> [Work order] Below are the entries; give again exactly the lines from the one mentioning "red brick A3:A4 level 1 -> none" through the one mentioning "yellow brick A3:B3", inclusive.

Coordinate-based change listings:
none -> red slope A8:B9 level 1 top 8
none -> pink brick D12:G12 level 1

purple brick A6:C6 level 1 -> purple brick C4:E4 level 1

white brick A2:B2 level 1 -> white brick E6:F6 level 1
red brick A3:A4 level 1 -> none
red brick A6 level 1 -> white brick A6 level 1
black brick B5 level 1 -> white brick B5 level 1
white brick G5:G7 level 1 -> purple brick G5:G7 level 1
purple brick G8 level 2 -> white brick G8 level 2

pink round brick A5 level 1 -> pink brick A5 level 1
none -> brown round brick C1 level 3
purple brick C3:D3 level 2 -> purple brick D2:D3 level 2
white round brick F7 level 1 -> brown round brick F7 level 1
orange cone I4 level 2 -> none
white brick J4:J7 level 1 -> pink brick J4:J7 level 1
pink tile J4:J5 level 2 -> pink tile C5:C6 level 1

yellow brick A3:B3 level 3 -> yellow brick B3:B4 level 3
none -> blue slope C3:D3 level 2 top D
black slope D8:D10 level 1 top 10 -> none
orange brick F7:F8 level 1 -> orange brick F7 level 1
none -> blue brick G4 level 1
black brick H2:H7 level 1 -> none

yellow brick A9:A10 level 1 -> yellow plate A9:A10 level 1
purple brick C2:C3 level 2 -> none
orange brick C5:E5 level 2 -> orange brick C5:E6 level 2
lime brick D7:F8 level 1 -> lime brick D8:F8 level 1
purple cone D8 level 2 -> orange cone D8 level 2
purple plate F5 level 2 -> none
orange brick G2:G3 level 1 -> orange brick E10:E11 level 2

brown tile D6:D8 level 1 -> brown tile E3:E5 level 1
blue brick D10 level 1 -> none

> [Written answer]
red brick A3:A4 level 1 -> none
red brick A6 level 1 -> white brick A6 level 1
black brick B5 level 1 -> white brick B5 level 1
white brick G5:G7 level 1 -> purple brick G5:G7 level 1
purple brick G8 level 2 -> white brick G8 level 2

pink round brick A5 level 1 -> pink brick A5 level 1
none -> brown round brick C1 level 3
purple brick C3:D3 level 2 -> purple brick D2:D3 level 2
white round brick F7 level 1 -> brown round brick F7 level 1
orange cone I4 level 2 -> none
white brick J4:J7 level 1 -> pink brick J4:J7 level 1
pink tile J4:J5 level 2 -> pink tile C5:C6 level 1

yellow brick A3:B3 level 3 -> yellow brick B3:B4 level 3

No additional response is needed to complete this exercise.